- [WORK INSTRUCTIONS]
Produce again, without any change, the lines running from the one with "change,first,second,amount" through the final line of the data below, and only those.

[Object tracking records]
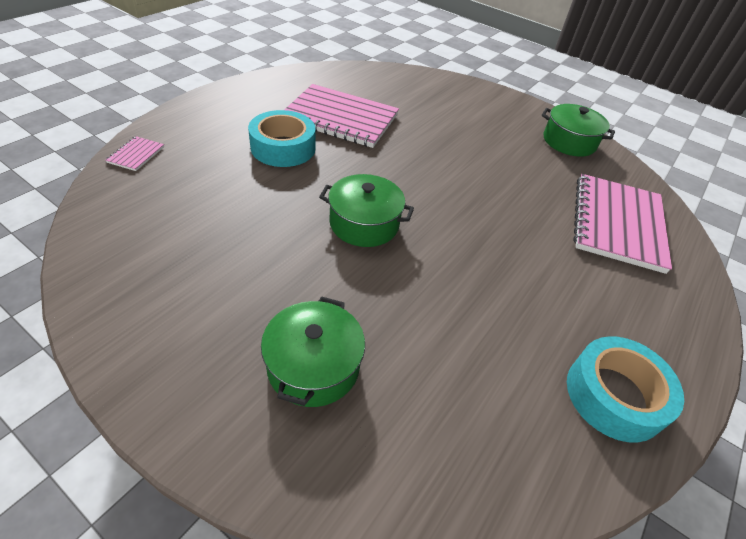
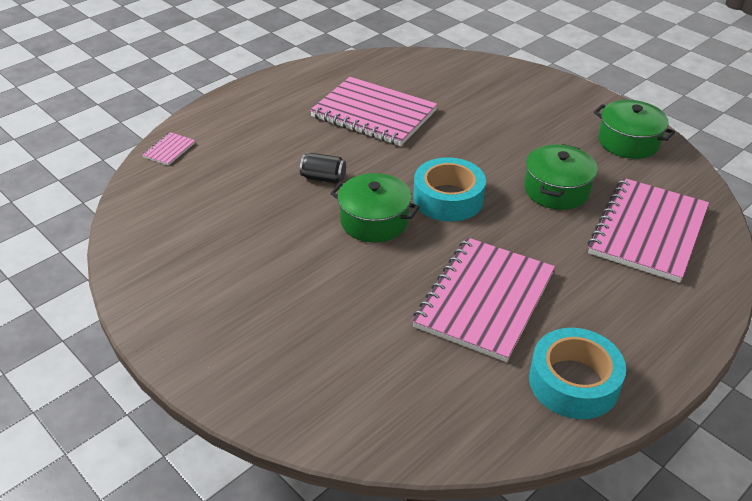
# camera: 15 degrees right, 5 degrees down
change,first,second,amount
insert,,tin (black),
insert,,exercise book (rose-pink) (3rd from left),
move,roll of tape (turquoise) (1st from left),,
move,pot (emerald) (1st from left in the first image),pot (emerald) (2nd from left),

- [FINISHED TASK]
change,first,second,amount
insert,,tin (black),
insert,,exercise book (rose-pink) (3rd from left),
move,roll of tape (turquoise) (1st from left),,
move,pot (emerald) (1st from left in the first image),pot (emerald) (2nd from left),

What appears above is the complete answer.